Exercise instructions:
Within these entries, which lines include the string "right"? Copy each one.

Data provided:
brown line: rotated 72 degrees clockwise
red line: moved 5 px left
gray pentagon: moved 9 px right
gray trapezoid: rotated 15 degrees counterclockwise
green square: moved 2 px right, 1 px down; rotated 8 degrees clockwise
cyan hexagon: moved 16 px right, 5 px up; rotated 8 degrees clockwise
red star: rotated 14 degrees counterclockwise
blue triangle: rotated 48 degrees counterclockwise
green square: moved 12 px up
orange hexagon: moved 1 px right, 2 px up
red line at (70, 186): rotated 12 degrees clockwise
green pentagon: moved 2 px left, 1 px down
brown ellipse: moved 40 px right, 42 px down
==
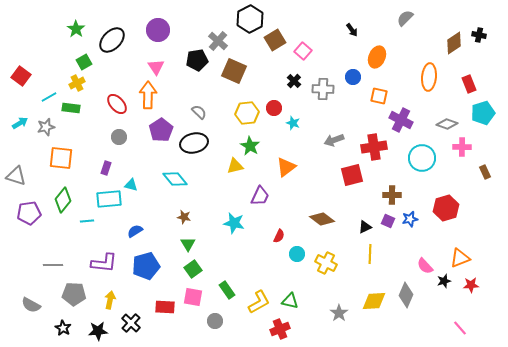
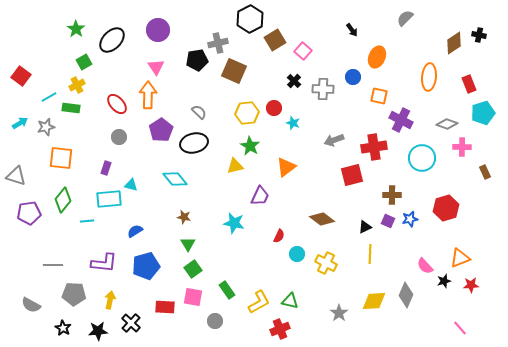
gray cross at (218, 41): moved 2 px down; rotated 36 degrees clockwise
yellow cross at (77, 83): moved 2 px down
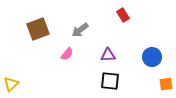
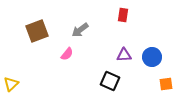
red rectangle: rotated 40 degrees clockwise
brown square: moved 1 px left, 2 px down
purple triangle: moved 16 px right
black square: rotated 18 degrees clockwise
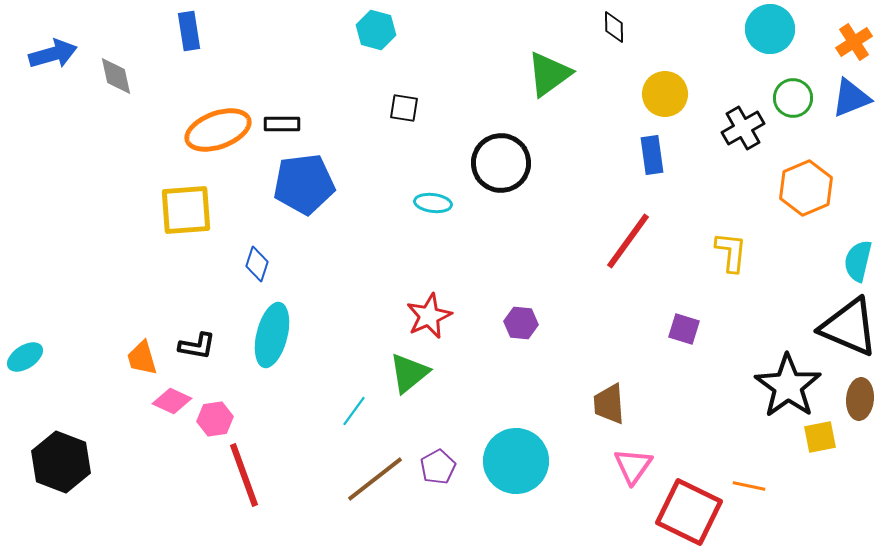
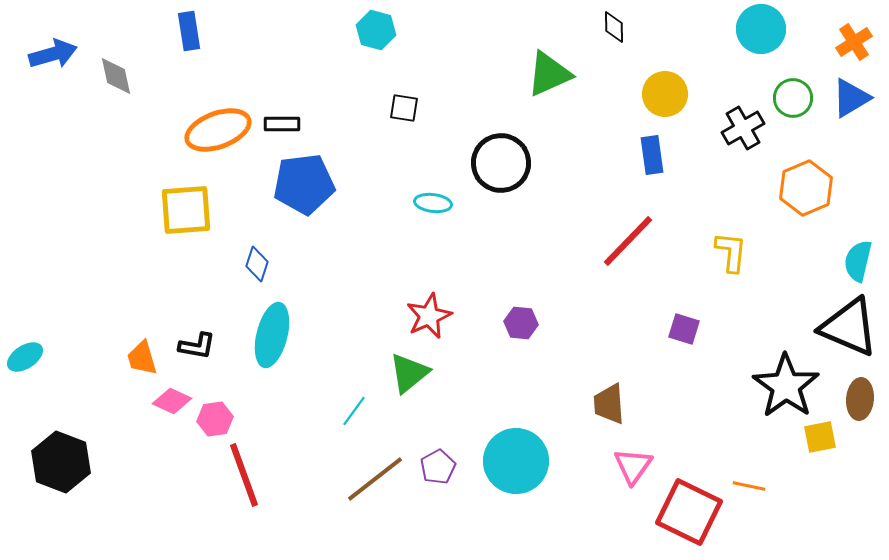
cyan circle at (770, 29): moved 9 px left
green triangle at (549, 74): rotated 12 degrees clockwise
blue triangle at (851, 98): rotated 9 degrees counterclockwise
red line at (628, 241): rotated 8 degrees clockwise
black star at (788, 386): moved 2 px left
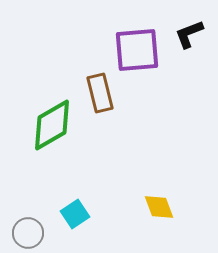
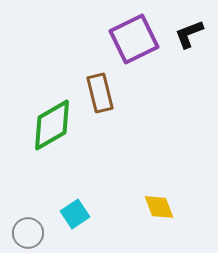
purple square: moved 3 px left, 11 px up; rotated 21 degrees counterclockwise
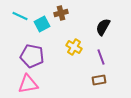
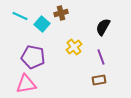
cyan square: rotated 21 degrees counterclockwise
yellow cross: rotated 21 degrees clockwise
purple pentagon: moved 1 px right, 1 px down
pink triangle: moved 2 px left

Output of the task:
gray pentagon: moved 9 px right
green square: moved 2 px right, 1 px down; rotated 8 degrees clockwise
cyan hexagon: moved 16 px right, 5 px up; rotated 8 degrees clockwise
orange hexagon: moved 1 px right, 2 px up
brown ellipse: moved 40 px right, 42 px down
purple triangle: moved 16 px right
purple pentagon: moved 1 px right, 1 px down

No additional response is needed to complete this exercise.